▶ **TRY IT**
All of the records are to be reproduced exactly.

▶ **GIVEN INFORMATION**

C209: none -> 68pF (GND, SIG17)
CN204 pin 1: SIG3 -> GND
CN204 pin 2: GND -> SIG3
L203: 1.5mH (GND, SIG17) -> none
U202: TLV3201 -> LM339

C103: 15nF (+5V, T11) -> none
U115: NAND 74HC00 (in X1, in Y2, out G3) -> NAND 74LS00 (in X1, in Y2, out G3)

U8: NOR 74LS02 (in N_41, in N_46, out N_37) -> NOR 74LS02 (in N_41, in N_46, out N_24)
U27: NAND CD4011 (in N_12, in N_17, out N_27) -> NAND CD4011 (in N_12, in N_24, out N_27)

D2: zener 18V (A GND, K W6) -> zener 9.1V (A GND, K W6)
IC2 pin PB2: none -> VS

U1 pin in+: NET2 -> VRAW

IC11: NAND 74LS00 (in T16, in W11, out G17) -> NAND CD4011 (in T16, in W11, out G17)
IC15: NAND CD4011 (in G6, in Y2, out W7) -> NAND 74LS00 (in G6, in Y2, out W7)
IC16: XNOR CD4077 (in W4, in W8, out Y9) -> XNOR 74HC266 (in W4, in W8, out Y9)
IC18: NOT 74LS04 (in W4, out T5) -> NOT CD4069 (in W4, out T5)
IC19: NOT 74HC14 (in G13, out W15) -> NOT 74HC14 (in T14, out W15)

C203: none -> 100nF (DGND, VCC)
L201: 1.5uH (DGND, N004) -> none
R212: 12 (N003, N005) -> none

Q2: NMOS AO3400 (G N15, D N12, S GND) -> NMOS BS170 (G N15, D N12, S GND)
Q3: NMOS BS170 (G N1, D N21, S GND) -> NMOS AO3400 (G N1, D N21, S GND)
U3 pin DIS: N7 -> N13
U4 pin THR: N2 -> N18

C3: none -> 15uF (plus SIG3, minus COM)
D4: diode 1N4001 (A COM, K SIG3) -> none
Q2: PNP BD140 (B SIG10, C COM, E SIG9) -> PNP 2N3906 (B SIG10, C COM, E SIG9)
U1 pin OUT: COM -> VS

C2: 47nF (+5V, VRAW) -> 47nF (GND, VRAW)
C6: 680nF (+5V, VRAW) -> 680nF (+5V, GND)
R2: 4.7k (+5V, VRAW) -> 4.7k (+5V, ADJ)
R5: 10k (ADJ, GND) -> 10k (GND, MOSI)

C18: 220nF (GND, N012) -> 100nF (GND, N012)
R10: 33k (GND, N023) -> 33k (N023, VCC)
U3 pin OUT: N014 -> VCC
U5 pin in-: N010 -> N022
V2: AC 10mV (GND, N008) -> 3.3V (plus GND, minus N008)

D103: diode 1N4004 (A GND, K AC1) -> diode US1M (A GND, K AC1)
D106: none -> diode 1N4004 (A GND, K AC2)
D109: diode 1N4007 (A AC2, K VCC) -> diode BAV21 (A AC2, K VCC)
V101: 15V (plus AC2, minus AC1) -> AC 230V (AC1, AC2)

▶ **TASK RESPONSE**
C209: none -> 68pF (GND, SIG17)
CN204 pin 1: SIG3 -> GND
CN204 pin 2: GND -> SIG3
L203: 1.5mH (GND, SIG17) -> none
U202: TLV3201 -> LM339

C103: 15nF (+5V, T11) -> none
U115: NAND 74HC00 (in X1, in Y2, out G3) -> NAND 74LS00 (in X1, in Y2, out G3)

U8: NOR 74LS02 (in N_41, in N_46, out N_37) -> NOR 74LS02 (in N_41, in N_46, out N_24)
U27: NAND CD4011 (in N_12, in N_17, out N_27) -> NAND CD4011 (in N_12, in N_24, out N_27)

D2: zener 18V (A GND, K W6) -> zener 9.1V (A GND, K W6)
IC2 pin PB2: none -> VS

U1 pin in+: NET2 -> VRAW

IC11: NAND 74LS00 (in T16, in W11, out G17) -> NAND CD4011 (in T16, in W11, out G17)
IC15: NAND CD4011 (in G6, in Y2, out W7) -> NAND 74LS00 (in G6, in Y2, out W7)
IC16: XNOR CD4077 (in W4, in W8, out Y9) -> XNOR 74HC266 (in W4, in W8, out Y9)
IC18: NOT 74LS04 (in W4, out T5) -> NOT CD4069 (in W4, out T5)
IC19: NOT 74HC14 (in G13, out W15) -> NOT 74HC14 (in T14, out W15)

C203: none -> 100nF (DGND, VCC)
L201: 1.5uH (DGND, N004) -> none
R212: 12 (N003, N005) -> none

Q2: NMOS AO3400 (G N15, D N12, S GND) -> NMOS BS170 (G N15, D N12, S GND)
Q3: NMOS BS170 (G N1, D N21, S GND) -> NMOS AO3400 (G N1, D N21, S GND)
U3 pin DIS: N7 -> N13
U4 pin THR: N2 -> N18

C3: none -> 15uF (plus SIG3, minus COM)
D4: diode 1N4001 (A COM, K SIG3) -> none
Q2: PNP BD140 (B SIG10, C COM, E SIG9) -> PNP 2N3906 (B SIG10, C COM, E SIG9)
U1 pin OUT: COM -> VS

C2: 47nF (+5V, VRAW) -> 47nF (GND, VRAW)
C6: 680nF (+5V, VRAW) -> 680nF (+5V, GND)
R2: 4.7k (+5V, VRAW) -> 4.7k (+5V, ADJ)
R5: 10k (ADJ, GND) -> 10k (GND, MOSI)

C18: 220nF (GND, N012) -> 100nF (GND, N012)
R10: 33k (GND, N023) -> 33k (N023, VCC)
U3 pin OUT: N014 -> VCC
U5 pin in-: N010 -> N022
V2: AC 10mV (GND, N008) -> 3.3V (plus GND, minus N008)

D103: diode 1N4004 (A GND, K AC1) -> diode US1M (A GND, K AC1)
D106: none -> diode 1N4004 (A GND, K AC2)
D109: diode 1N4007 (A AC2, K VCC) -> diode BAV21 (A AC2, K VCC)
V101: 15V (plus AC2, minus AC1) -> AC 230V (AC1, AC2)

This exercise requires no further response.